▶ [What is being asked] Show all lines from the material that carry the word "none".

▶ [Data]

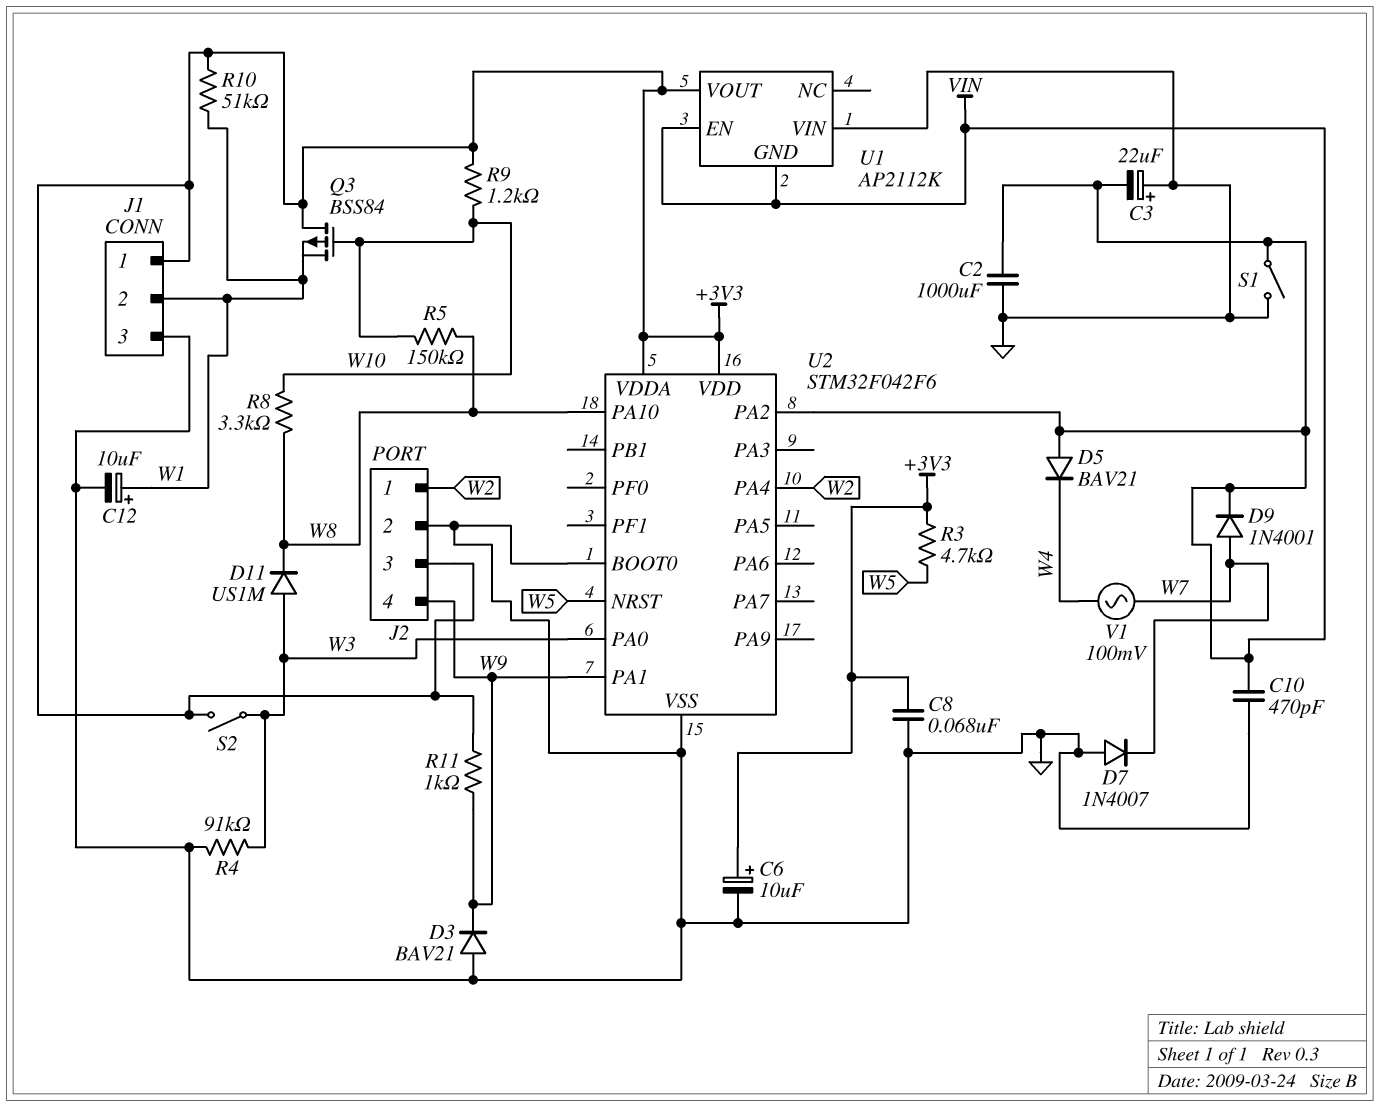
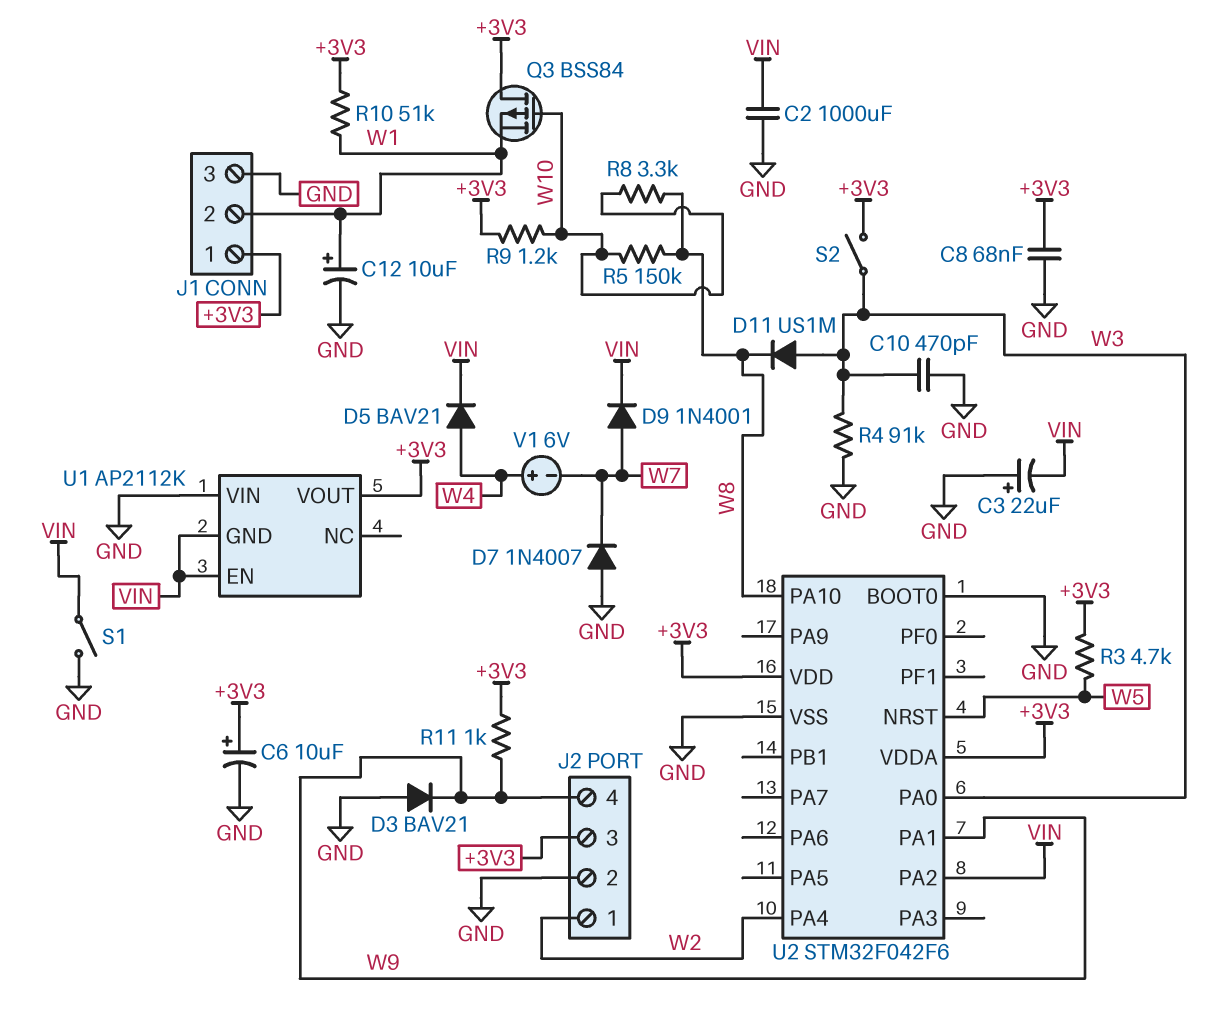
C10: 470pF (GND, VIN) -> 470pF (GND, W3)
D5: diode BAV21 (A VIN, K W4) -> diode BAV21 (A W4, K VIN)
V1: AC 100mV (W4, W7) -> 6V (plus W4, minus W7)

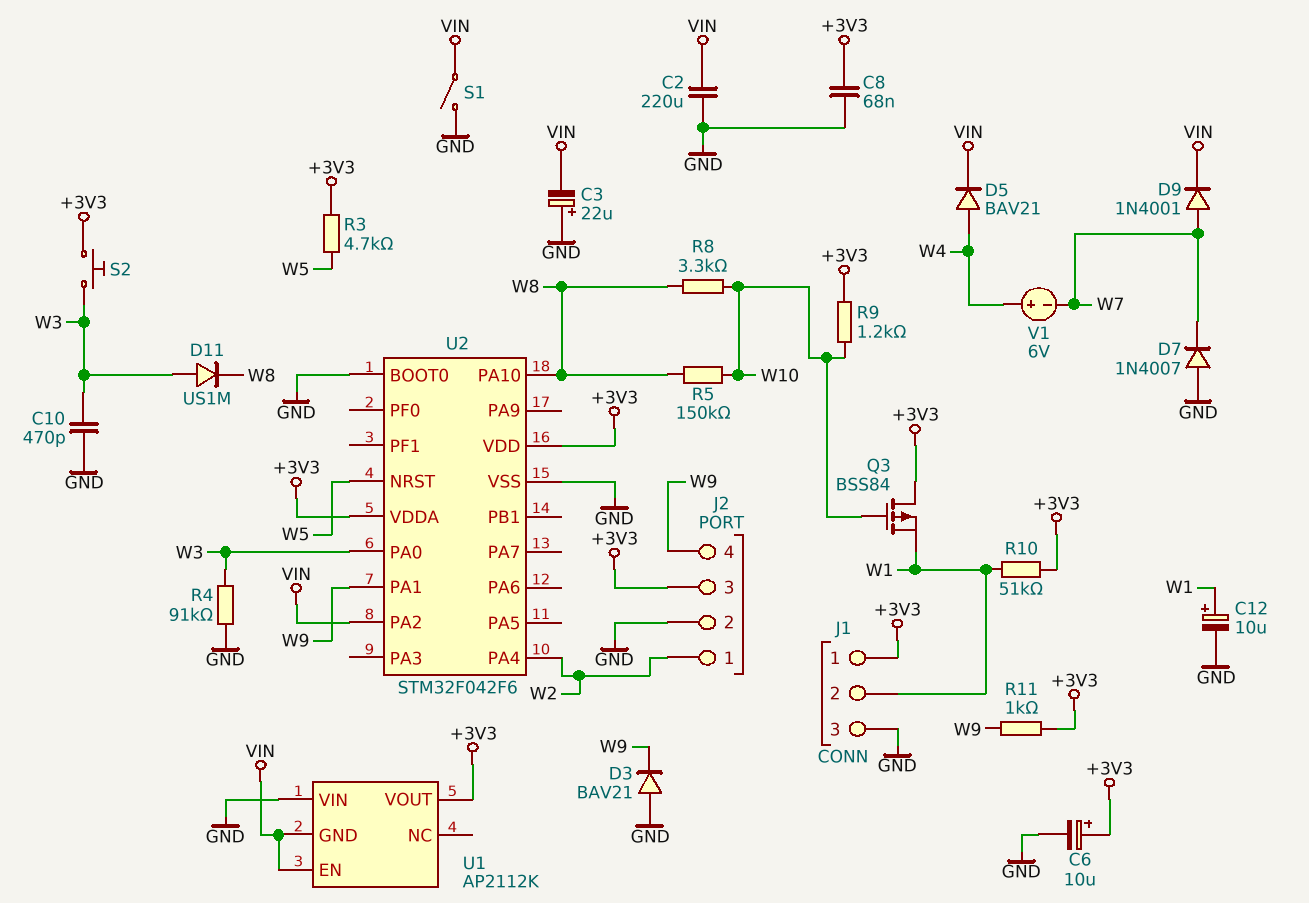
C2: 1000uF (GND, VIN) -> 220uF (GND, VIN)
S2: switch (+3V3, W3) -> button (+3V3, W3)

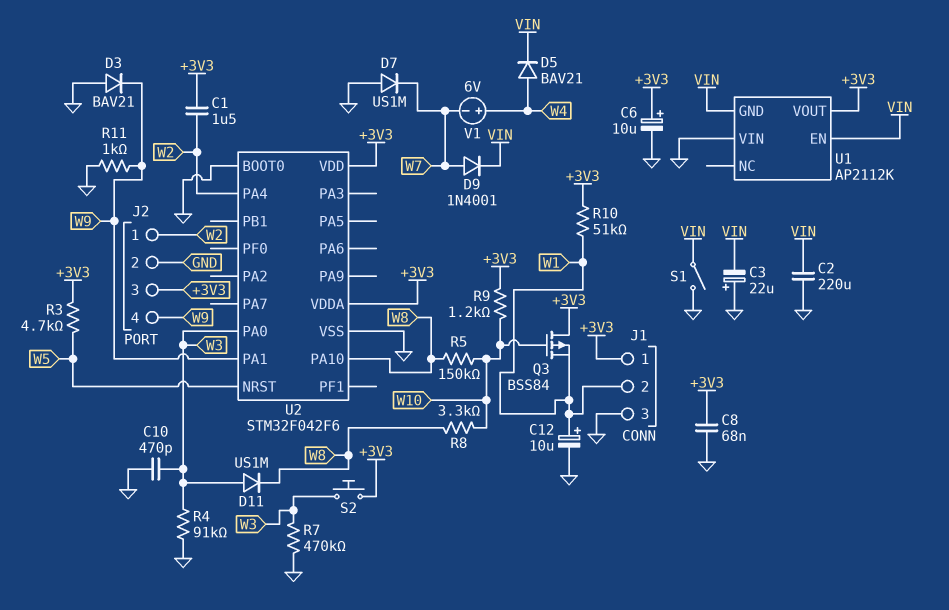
C1: none -> 1.5uF (+3V3, W2)
D7: diode 1N4007 (A GND, K W7) -> diode US1M (A GND, K W7)
R7: none -> 470k (GND, W3)
R11: 1k (+3V3, W9) -> 1k (GND, W9)
U2 pin PA2: VIN -> none

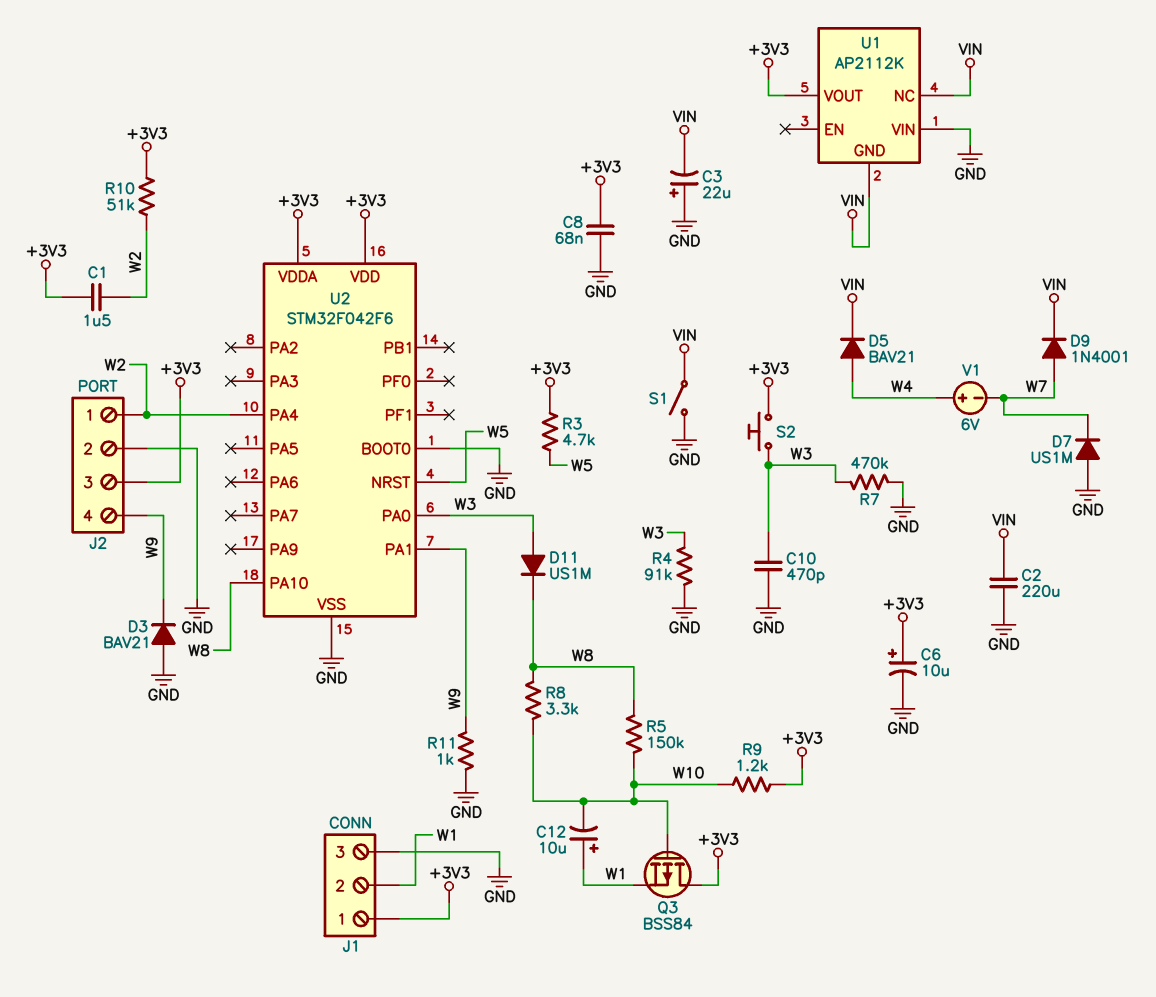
C12: 10uF (plus W1, minus GND) -> 10uF (plus W1, minus W10)
R10: 51k (+3V3, W1) -> 51k (+3V3, W2)
U1 pin EN: VIN -> none
U1 pin NC: none -> VIN

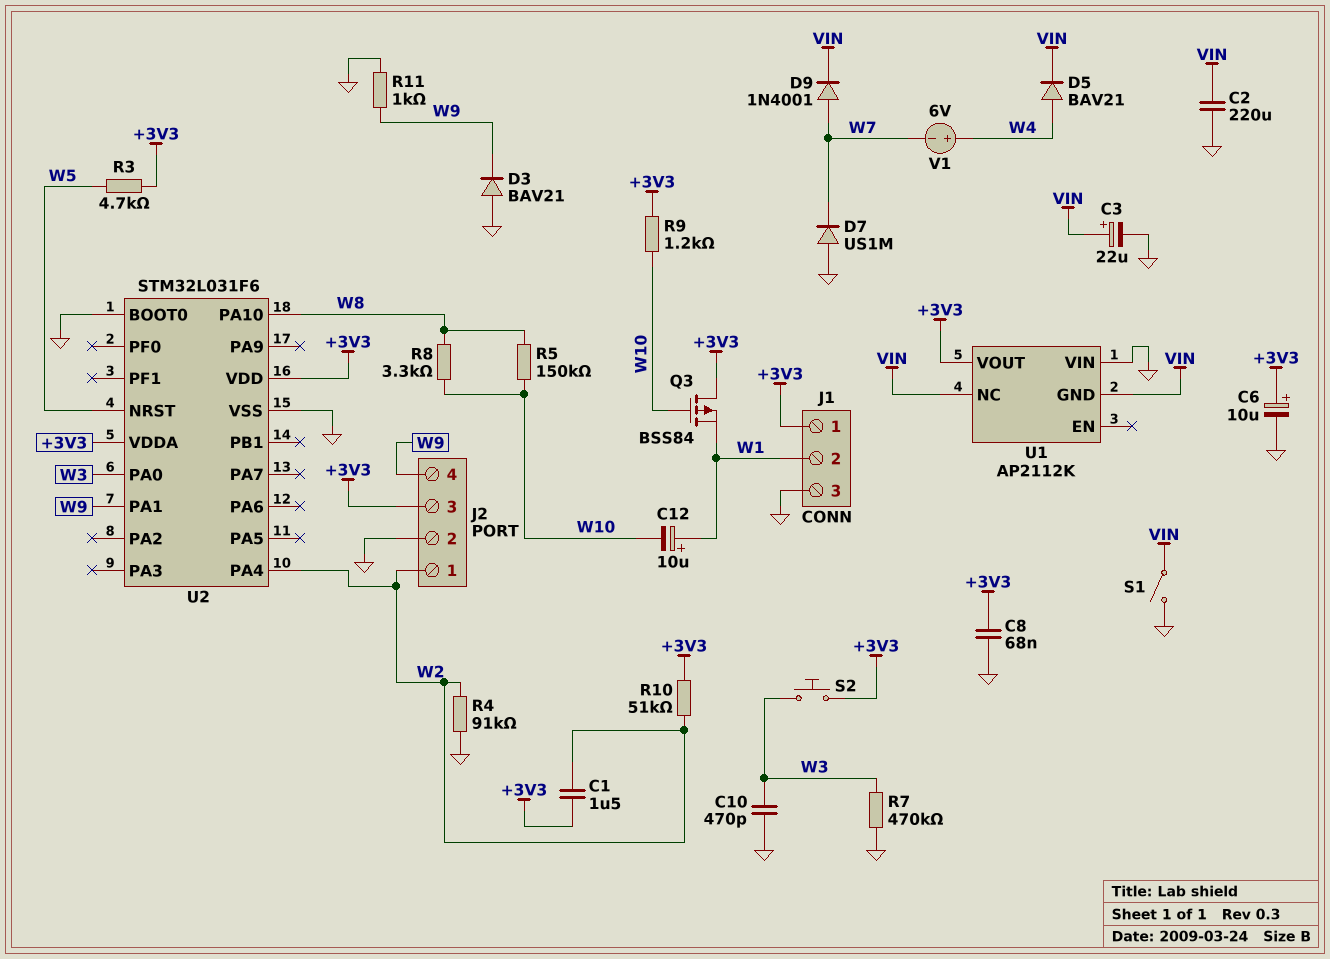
C3: 22uF (plus GND, minus VIN) -> 22uF (plus VIN, minus GND)
D11: diode US1M (A W3, K W8) -> none
R4: 91k (GND, W3) -> 91k (GND, W2)
U2: STM32F042F6 -> STM32L031F6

▶ [Worked solution]
C1: none -> 1.5uF (+3V3, W2)
R7: none -> 470k (GND, W3)
U2 pin PA2: VIN -> none
U1 pin EN: VIN -> none
U1 pin NC: none -> VIN
D11: diode US1M (A W3, K W8) -> none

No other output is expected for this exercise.